> **To do**: Type again, exactly, the lines below from the start through the line that includes "IC2 pin in-: INV -> none".
-.-.-
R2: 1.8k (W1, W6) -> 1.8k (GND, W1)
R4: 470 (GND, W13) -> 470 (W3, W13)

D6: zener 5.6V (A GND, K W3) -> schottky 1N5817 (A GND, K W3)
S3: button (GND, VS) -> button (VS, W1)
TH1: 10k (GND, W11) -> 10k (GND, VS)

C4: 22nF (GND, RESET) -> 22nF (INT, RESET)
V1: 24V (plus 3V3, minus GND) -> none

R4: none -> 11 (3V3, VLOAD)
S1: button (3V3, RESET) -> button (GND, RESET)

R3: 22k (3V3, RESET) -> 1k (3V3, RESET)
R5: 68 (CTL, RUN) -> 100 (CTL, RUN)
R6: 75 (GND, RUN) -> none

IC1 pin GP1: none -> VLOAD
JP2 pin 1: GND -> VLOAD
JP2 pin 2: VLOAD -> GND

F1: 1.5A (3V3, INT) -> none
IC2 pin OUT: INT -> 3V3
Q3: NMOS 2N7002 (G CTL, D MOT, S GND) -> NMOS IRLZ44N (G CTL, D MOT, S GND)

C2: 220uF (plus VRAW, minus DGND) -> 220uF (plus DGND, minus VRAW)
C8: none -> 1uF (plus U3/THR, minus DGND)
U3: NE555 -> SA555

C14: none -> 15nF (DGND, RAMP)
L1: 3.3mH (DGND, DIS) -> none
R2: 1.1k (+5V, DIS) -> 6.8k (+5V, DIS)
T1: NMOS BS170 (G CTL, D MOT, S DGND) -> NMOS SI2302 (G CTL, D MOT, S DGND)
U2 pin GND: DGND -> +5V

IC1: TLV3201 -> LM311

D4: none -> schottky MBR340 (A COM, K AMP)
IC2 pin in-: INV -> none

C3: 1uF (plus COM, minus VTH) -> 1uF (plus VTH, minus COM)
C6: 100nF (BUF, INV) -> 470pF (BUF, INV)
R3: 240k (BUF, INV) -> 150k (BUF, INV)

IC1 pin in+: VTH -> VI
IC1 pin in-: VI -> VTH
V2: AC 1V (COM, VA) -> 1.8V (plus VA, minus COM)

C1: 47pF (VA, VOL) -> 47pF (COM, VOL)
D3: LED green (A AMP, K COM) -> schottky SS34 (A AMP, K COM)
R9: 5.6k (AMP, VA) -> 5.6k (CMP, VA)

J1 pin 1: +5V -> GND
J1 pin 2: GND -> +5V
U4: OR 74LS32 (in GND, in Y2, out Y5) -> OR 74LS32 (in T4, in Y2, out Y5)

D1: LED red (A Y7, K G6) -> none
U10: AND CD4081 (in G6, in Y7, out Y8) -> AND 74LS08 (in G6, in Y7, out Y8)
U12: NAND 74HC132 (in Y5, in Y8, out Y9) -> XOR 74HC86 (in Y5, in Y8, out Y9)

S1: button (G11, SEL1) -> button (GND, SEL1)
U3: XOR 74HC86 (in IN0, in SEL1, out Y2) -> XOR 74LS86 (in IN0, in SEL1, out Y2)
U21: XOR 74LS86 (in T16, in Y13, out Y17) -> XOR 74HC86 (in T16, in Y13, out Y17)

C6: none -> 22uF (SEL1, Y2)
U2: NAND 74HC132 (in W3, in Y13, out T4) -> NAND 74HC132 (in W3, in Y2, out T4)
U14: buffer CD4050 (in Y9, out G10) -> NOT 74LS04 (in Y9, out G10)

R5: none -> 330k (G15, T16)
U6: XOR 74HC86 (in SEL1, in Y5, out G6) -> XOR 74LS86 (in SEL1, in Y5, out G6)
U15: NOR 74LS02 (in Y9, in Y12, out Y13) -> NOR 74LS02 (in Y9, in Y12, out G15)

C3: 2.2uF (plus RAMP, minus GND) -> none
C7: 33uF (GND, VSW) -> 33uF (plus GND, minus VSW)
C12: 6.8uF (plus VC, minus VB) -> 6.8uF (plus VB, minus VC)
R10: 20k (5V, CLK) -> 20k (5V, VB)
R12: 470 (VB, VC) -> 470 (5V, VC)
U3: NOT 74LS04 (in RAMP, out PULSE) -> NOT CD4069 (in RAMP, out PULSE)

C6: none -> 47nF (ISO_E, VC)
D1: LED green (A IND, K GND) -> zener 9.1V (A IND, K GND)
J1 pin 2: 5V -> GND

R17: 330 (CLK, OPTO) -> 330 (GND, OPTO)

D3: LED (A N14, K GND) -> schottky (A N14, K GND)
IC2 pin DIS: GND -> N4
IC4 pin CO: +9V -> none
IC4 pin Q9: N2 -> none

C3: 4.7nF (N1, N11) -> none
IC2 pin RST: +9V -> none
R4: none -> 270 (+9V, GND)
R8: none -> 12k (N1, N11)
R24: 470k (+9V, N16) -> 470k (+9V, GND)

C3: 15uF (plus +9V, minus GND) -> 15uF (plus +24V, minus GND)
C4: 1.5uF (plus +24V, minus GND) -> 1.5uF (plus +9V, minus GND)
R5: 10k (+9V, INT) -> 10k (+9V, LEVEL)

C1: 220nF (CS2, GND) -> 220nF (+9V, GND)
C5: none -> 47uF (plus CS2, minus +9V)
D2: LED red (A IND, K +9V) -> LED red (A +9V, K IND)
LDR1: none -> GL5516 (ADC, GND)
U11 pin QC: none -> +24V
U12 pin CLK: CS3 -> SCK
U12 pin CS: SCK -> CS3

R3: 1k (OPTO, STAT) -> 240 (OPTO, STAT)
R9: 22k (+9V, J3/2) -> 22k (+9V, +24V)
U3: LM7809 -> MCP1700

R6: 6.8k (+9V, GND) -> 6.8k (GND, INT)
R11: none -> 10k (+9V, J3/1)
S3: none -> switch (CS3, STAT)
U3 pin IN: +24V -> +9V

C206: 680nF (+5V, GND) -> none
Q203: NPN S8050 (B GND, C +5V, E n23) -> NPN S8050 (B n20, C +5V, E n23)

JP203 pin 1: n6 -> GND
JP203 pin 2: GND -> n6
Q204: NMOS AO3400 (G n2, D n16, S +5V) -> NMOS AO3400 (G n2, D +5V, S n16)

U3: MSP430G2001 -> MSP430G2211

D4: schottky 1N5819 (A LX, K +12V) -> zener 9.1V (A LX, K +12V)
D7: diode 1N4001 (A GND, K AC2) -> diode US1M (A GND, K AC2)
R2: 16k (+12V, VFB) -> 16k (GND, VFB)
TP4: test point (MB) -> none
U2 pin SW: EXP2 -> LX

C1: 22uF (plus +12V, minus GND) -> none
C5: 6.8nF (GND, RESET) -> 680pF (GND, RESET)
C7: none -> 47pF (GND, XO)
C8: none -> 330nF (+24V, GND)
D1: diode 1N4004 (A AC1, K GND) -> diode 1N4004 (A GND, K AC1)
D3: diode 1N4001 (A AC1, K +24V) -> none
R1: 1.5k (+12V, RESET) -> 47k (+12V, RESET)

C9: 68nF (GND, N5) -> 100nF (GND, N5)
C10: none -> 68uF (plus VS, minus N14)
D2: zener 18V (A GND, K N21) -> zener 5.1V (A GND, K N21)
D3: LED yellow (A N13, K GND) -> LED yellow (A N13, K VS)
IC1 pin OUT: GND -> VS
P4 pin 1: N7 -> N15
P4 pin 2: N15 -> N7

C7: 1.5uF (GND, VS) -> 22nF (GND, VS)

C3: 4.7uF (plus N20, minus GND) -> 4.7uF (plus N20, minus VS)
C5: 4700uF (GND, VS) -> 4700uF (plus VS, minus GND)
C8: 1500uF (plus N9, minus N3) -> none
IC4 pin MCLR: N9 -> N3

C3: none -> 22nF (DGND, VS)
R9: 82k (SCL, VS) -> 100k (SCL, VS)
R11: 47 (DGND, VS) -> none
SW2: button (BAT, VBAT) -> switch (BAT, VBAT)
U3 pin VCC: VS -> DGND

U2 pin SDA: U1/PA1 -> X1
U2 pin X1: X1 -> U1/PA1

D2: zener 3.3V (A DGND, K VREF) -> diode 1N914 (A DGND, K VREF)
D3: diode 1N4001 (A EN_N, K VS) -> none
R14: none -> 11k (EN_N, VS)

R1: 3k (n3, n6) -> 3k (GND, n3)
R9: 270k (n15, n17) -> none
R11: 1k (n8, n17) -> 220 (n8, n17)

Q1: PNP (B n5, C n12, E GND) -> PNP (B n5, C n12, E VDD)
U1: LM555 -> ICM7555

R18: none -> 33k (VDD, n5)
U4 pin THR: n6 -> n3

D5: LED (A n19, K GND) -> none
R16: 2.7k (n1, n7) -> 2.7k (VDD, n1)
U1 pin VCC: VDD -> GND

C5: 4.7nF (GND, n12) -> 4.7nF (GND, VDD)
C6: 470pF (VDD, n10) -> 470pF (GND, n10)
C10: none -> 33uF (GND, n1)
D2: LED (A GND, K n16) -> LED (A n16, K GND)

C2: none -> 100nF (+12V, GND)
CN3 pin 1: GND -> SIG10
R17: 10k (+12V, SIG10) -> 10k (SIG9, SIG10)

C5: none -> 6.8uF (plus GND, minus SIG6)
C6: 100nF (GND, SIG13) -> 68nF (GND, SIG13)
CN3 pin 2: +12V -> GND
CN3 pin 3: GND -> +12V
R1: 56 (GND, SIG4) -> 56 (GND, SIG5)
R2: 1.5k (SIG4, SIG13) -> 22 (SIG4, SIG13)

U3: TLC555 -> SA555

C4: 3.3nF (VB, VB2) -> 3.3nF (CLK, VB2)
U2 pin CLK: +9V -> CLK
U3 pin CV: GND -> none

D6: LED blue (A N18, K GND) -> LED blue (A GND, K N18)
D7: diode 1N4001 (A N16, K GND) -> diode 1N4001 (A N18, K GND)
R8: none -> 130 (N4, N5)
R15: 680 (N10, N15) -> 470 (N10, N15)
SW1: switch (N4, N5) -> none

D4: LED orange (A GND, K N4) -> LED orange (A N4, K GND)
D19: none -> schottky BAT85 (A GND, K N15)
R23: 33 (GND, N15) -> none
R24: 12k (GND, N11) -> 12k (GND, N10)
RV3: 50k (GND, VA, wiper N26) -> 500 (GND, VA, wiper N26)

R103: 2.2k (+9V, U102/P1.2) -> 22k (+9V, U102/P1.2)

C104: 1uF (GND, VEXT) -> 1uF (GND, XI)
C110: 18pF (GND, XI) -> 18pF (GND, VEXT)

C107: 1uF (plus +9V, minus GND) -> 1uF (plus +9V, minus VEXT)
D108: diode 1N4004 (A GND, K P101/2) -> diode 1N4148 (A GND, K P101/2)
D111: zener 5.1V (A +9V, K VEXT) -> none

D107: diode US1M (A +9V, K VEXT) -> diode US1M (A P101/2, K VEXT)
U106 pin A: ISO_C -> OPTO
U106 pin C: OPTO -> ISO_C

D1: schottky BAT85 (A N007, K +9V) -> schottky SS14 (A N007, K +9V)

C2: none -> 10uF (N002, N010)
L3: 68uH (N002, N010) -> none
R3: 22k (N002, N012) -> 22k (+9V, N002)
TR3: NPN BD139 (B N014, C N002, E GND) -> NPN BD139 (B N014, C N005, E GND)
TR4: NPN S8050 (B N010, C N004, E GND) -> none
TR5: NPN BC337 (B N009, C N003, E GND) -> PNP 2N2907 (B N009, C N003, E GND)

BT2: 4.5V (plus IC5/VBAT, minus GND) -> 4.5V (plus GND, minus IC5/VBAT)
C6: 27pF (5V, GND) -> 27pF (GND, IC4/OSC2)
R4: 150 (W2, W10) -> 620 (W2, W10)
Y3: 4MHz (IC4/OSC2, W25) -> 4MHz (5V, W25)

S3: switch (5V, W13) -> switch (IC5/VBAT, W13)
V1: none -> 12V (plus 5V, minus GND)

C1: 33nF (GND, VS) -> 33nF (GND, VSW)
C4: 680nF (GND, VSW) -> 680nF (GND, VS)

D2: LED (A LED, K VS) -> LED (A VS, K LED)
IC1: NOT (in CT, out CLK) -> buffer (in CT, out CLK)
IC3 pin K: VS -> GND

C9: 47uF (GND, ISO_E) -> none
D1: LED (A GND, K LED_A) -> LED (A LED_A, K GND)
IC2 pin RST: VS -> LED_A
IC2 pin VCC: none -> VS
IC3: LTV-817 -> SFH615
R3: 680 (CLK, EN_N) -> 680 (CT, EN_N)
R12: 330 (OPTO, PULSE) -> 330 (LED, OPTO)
-.-.-
> **Reply to the task**:
R2: 1.8k (W1, W6) -> 1.8k (GND, W1)
R4: 470 (GND, W13) -> 470 (W3, W13)

D6: zener 5.6V (A GND, K W3) -> schottky 1N5817 (A GND, K W3)
S3: button (GND, VS) -> button (VS, W1)
TH1: 10k (GND, W11) -> 10k (GND, VS)

C4: 22nF (GND, RESET) -> 22nF (INT, RESET)
V1: 24V (plus 3V3, minus GND) -> none

R4: none -> 11 (3V3, VLOAD)
S1: button (3V3, RESET) -> button (GND, RESET)

R3: 22k (3V3, RESET) -> 1k (3V3, RESET)
R5: 68 (CTL, RUN) -> 100 (CTL, RUN)
R6: 75 (GND, RUN) -> none

IC1 pin GP1: none -> VLOAD
JP2 pin 1: GND -> VLOAD
JP2 pin 2: VLOAD -> GND

F1: 1.5A (3V3, INT) -> none
IC2 pin OUT: INT -> 3V3
Q3: NMOS 2N7002 (G CTL, D MOT, S GND) -> NMOS IRLZ44N (G CTL, D MOT, S GND)

C2: 220uF (plus VRAW, minus DGND) -> 220uF (plus DGND, minus VRAW)
C8: none -> 1uF (plus U3/THR, minus DGND)
U3: NE555 -> SA555

C14: none -> 15nF (DGND, RAMP)
L1: 3.3mH (DGND, DIS) -> none
R2: 1.1k (+5V, DIS) -> 6.8k (+5V, DIS)
T1: NMOS BS170 (G CTL, D MOT, S DGND) -> NMOS SI2302 (G CTL, D MOT, S DGND)
U2 pin GND: DGND -> +5V

IC1: TLV3201 -> LM311

D4: none -> schottky MBR340 (A COM, K AMP)
IC2 pin in-: INV -> none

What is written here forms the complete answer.